Problem description = Everything below from the line with "orange 1x3 brick [371,126,438,223] -> none" through the line with "yellow 1x1 round" should be copied exactly, and nothing else; leave out the pictures.

'''

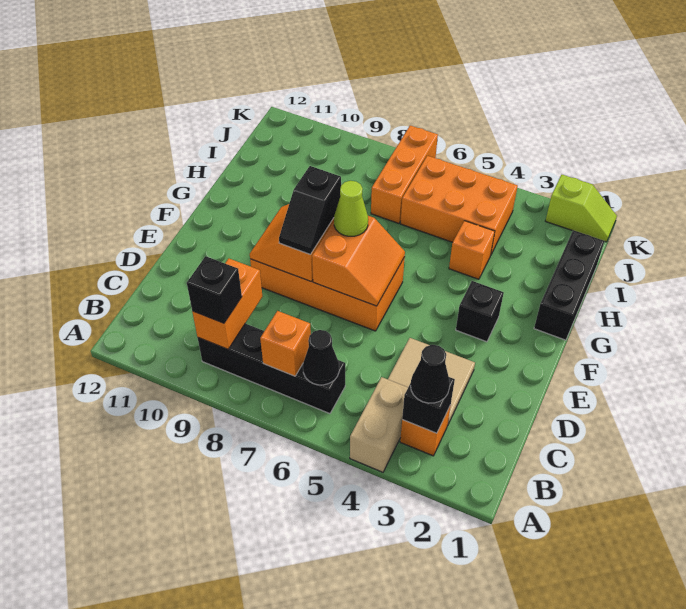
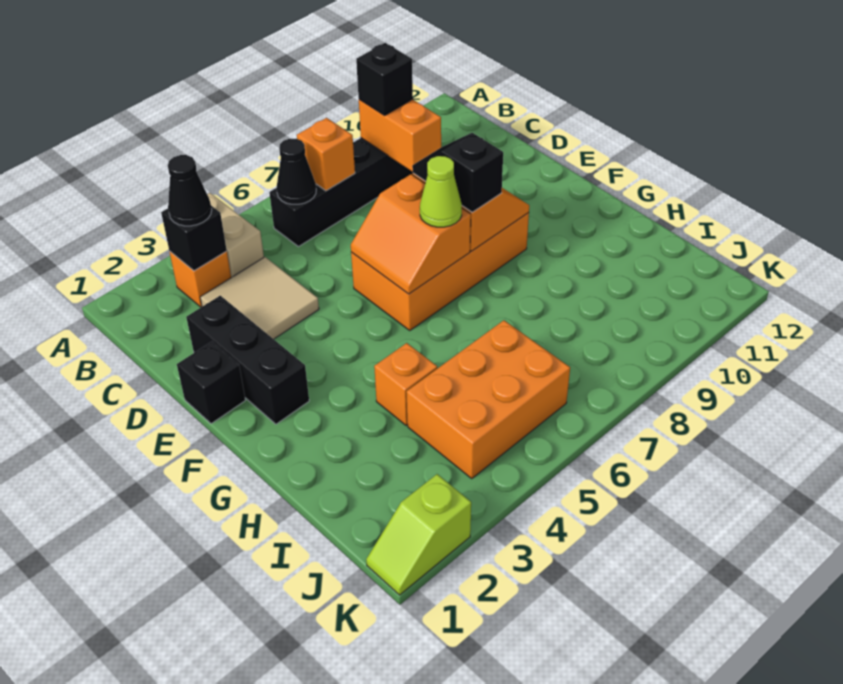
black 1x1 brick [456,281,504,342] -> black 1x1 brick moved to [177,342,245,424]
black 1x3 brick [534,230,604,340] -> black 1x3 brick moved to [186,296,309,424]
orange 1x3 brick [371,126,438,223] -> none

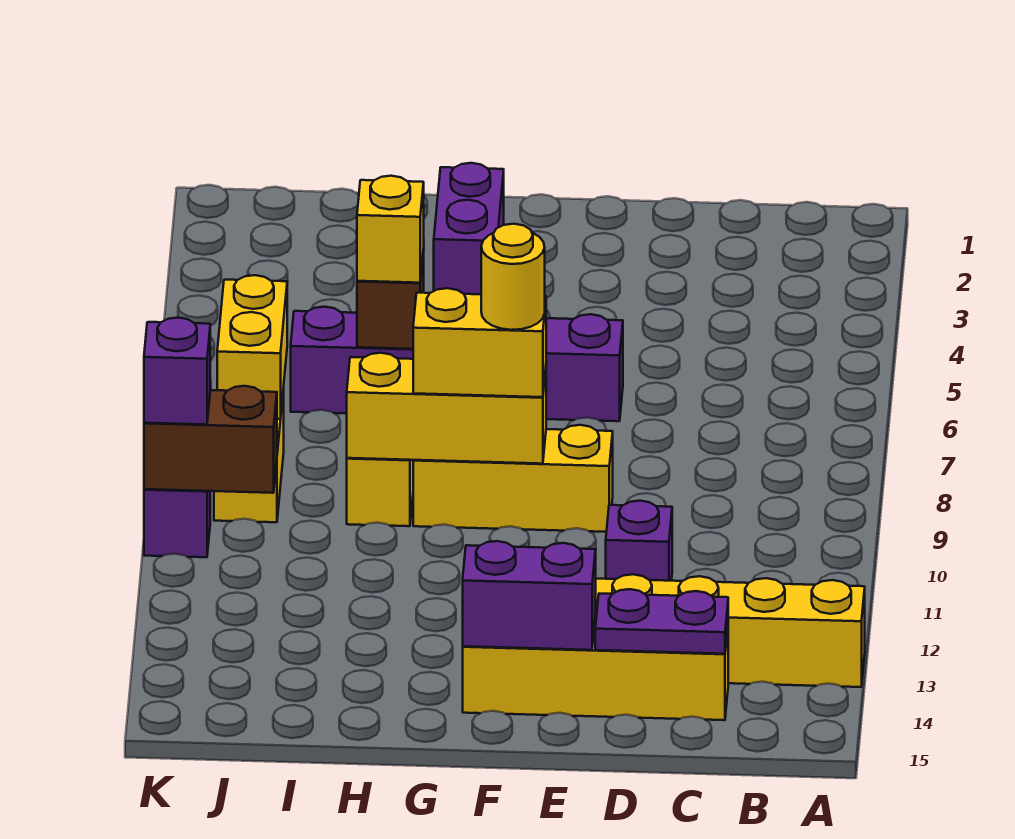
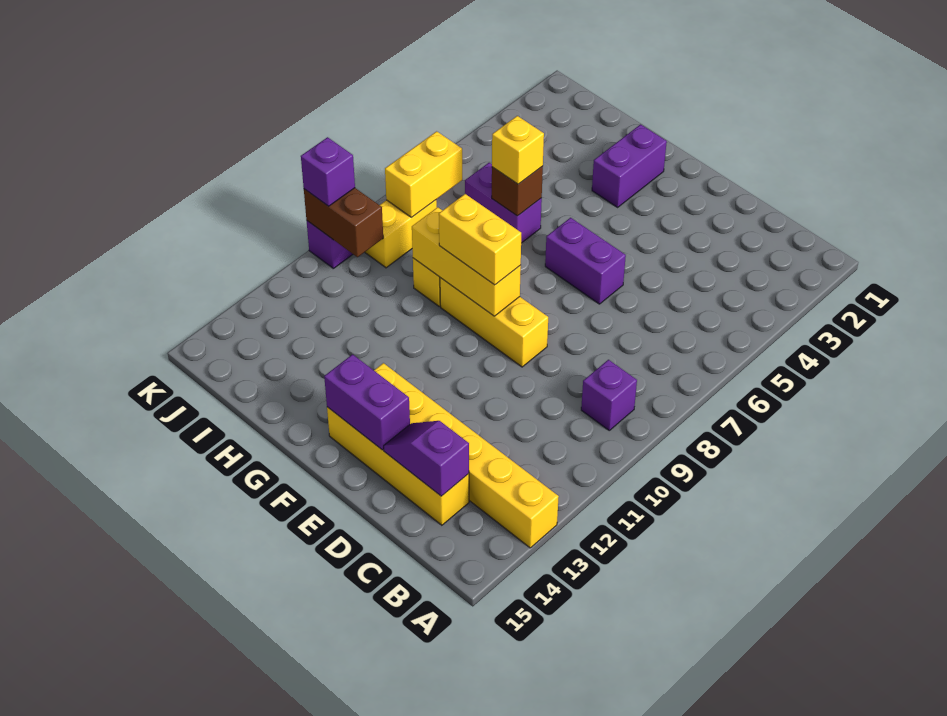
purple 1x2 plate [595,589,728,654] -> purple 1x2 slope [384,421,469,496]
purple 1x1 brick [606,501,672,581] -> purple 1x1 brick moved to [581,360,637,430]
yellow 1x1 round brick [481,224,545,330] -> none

'''
'''

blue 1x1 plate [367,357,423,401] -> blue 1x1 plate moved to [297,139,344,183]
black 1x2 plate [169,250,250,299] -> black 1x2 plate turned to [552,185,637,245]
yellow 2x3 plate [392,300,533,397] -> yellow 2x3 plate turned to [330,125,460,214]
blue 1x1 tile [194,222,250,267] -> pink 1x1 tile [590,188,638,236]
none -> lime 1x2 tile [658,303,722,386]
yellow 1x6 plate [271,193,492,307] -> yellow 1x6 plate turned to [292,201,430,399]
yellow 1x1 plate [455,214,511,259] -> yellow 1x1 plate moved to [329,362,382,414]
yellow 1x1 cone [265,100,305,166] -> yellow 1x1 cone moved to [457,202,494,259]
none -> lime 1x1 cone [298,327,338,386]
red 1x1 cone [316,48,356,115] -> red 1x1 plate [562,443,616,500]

'''

Solution =
orange 1x3 brick [371,126,438,223] -> none

purple 1x2 plate [595,589,728,654] -> purple 1x2 slope [384,421,469,496]
purple 1x1 brick [606,501,672,581] -> purple 1x1 brick moved to [581,360,637,430]
yellow 1x1 round brick [481,224,545,330] -> none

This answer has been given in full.